Records for this exercise —
# # # # # # #

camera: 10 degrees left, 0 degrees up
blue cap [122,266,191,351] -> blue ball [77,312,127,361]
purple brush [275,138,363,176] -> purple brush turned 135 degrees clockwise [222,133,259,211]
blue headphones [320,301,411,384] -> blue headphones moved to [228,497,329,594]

# # # # # # #

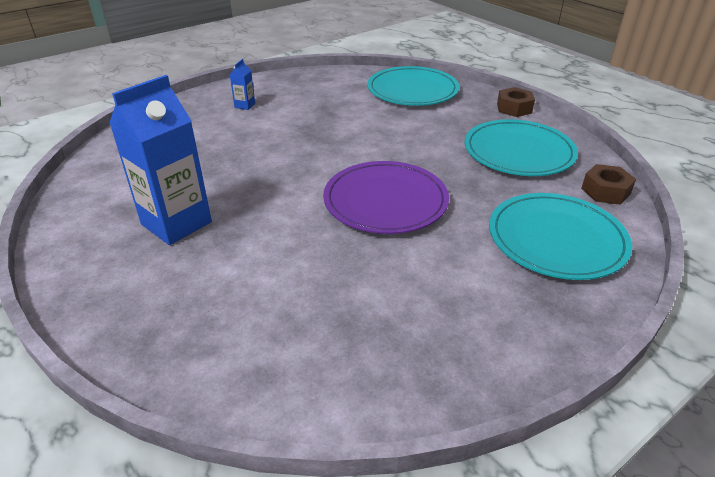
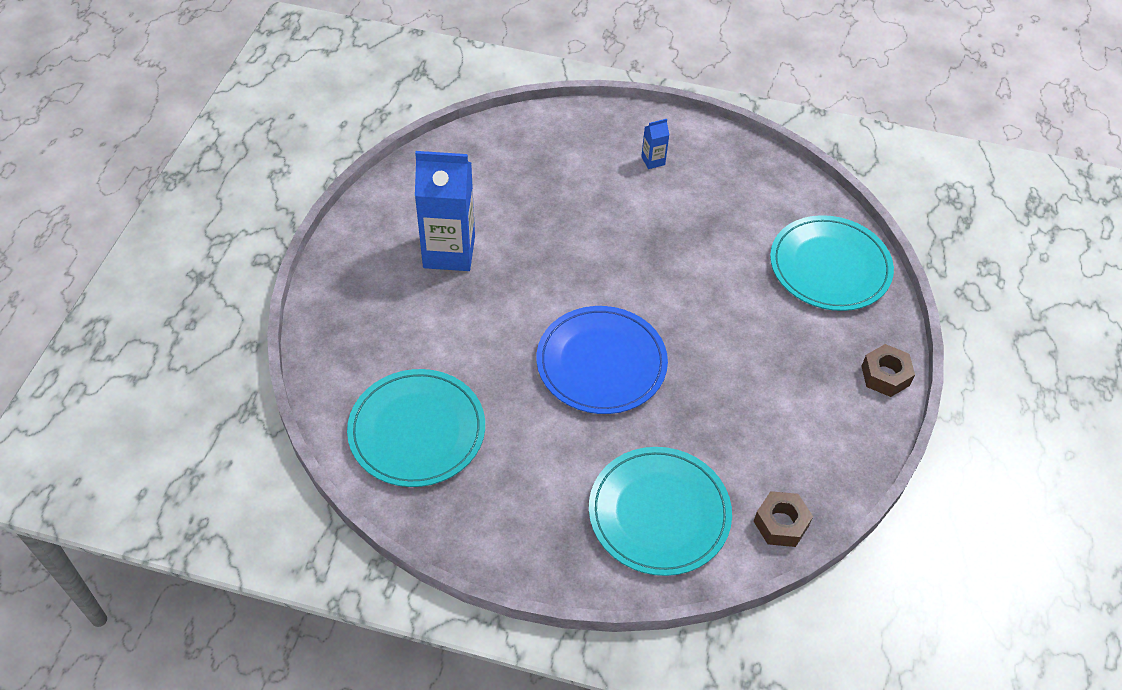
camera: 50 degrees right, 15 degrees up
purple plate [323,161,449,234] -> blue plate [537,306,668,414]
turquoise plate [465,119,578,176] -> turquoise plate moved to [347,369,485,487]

# # # # # # #

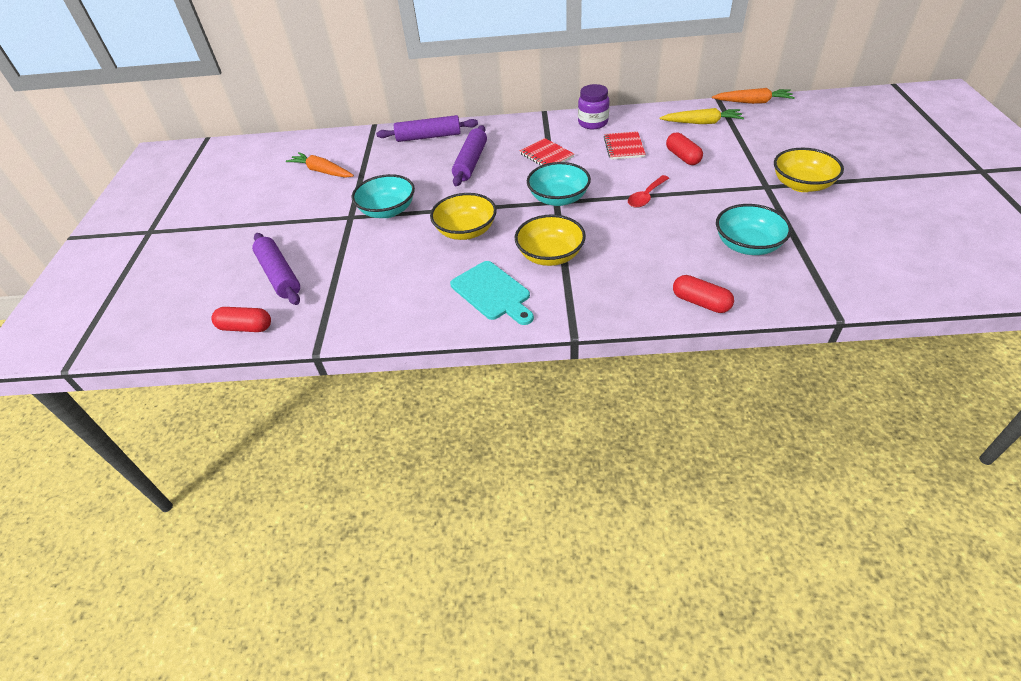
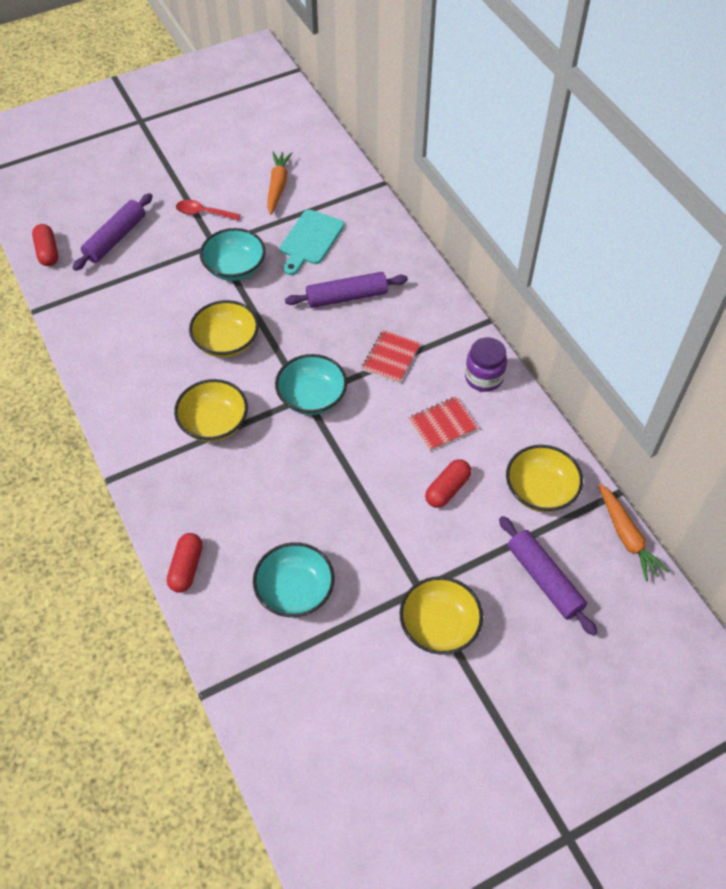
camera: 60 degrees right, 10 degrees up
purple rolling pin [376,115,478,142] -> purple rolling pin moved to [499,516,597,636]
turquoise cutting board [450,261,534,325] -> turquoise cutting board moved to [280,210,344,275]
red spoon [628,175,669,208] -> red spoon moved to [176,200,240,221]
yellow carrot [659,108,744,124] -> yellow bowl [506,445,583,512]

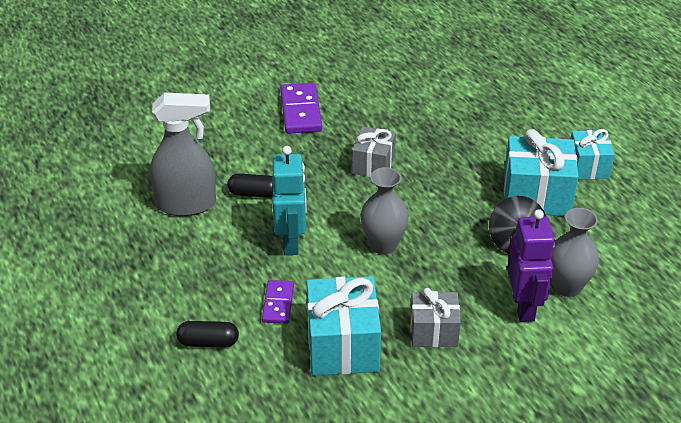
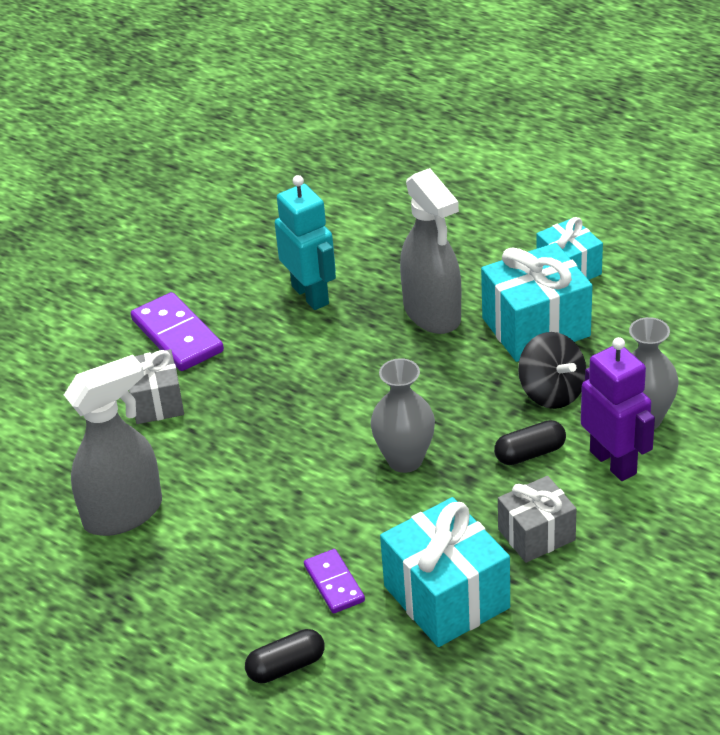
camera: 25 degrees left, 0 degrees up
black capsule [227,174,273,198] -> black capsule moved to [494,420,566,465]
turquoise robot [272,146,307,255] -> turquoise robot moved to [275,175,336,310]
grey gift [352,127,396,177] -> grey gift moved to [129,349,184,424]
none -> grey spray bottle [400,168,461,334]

# # # # # # #

Each line that includes the string "grey" should be copied from the data.

grey gift [352,127,396,177] -> grey gift moved to [129,349,184,424]
none -> grey spray bottle [400,168,461,334]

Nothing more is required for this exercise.